Before-and-after change data:
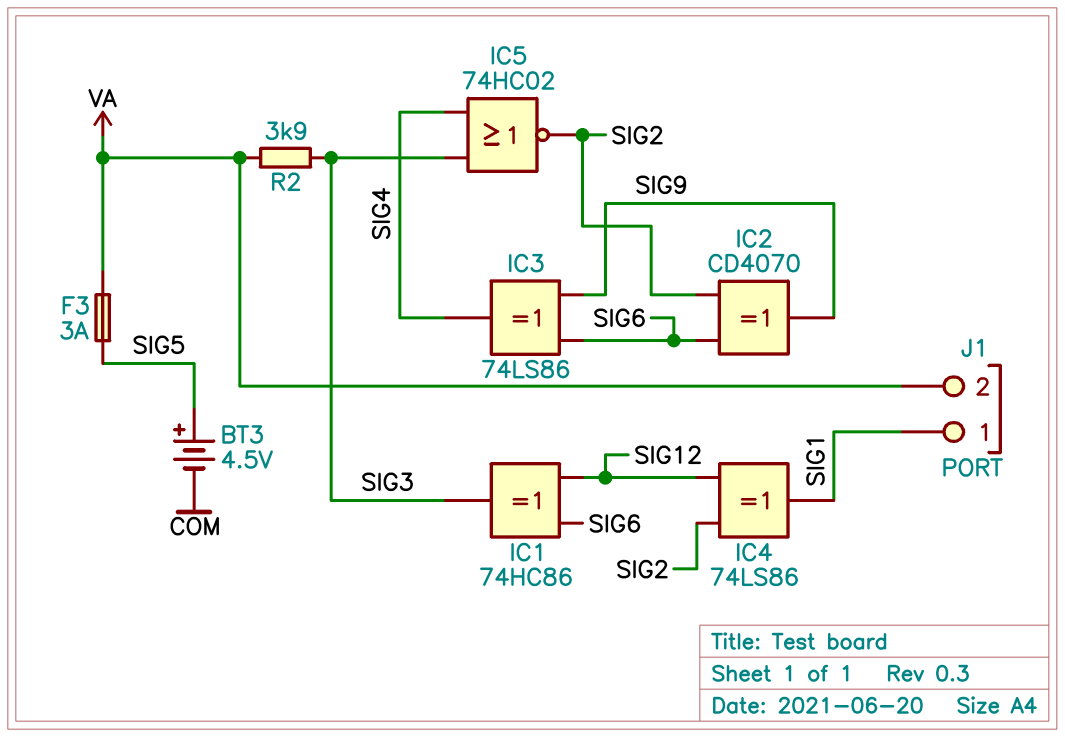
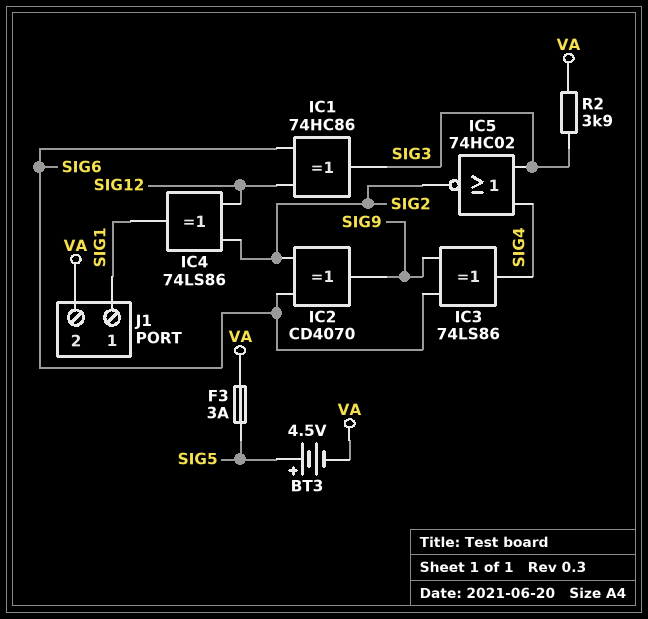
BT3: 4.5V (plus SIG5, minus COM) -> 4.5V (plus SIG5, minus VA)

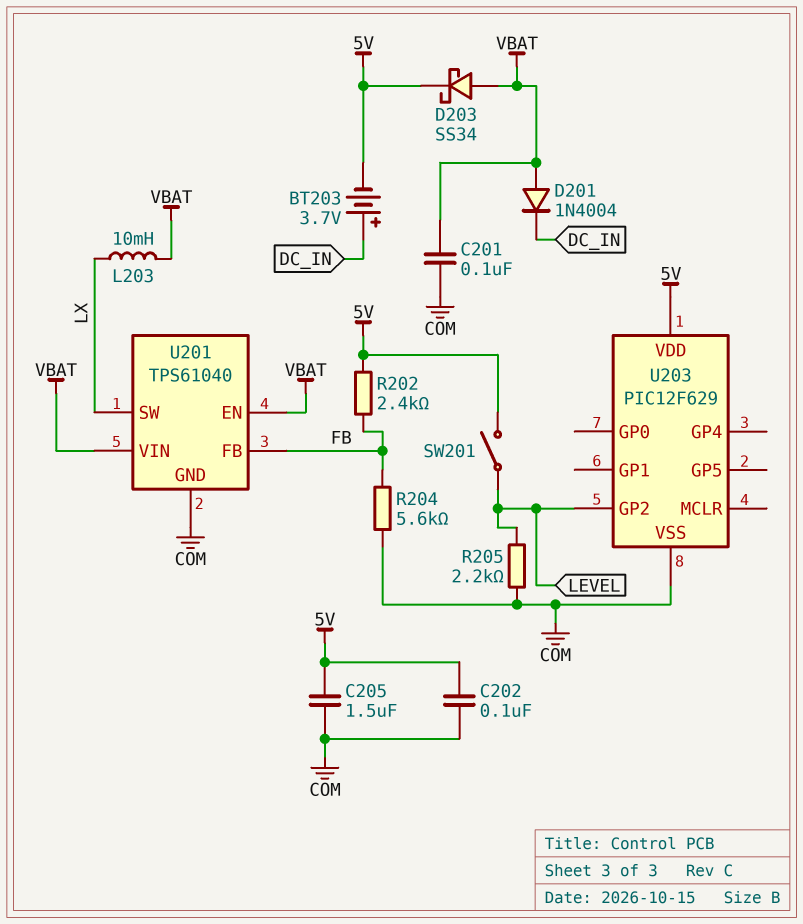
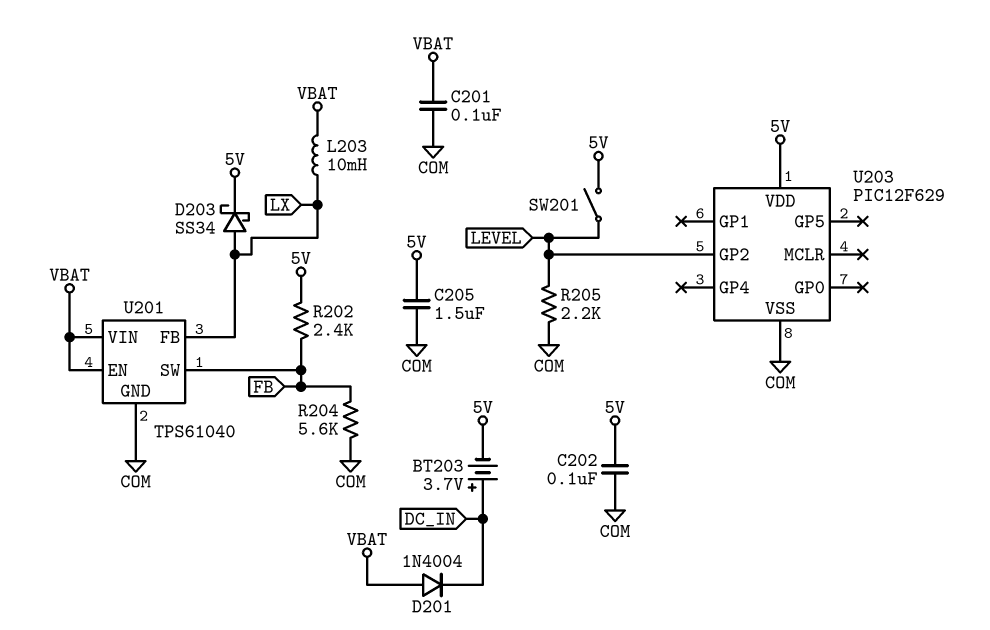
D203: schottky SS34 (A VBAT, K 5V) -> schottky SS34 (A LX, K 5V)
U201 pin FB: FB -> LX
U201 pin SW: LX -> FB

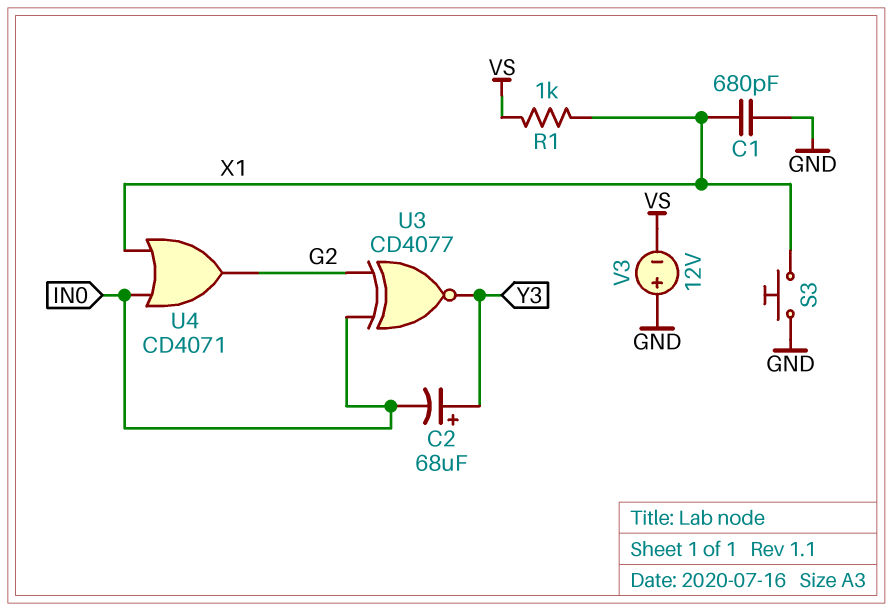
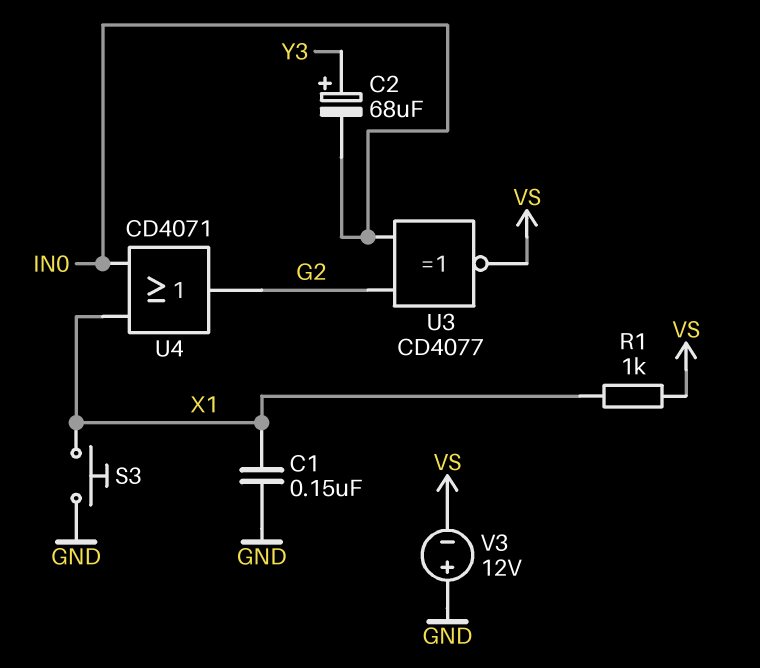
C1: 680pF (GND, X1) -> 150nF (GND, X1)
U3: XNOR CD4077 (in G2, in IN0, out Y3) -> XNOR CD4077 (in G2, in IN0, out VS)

• WHAT IS NEEDED
From the first line to the last, copy the records above exactly and leave out the pictures.

• SOLUTION FOR THIS EXERCISE
BT3: 4.5V (plus SIG5, minus COM) -> 4.5V (plus SIG5, minus VA)

D203: schottky SS34 (A VBAT, K 5V) -> schottky SS34 (A LX, K 5V)
U201 pin FB: FB -> LX
U201 pin SW: LX -> FB

C1: 680pF (GND, X1) -> 150nF (GND, X1)
U3: XNOR CD4077 (in G2, in IN0, out Y3) -> XNOR CD4077 (in G2, in IN0, out VS)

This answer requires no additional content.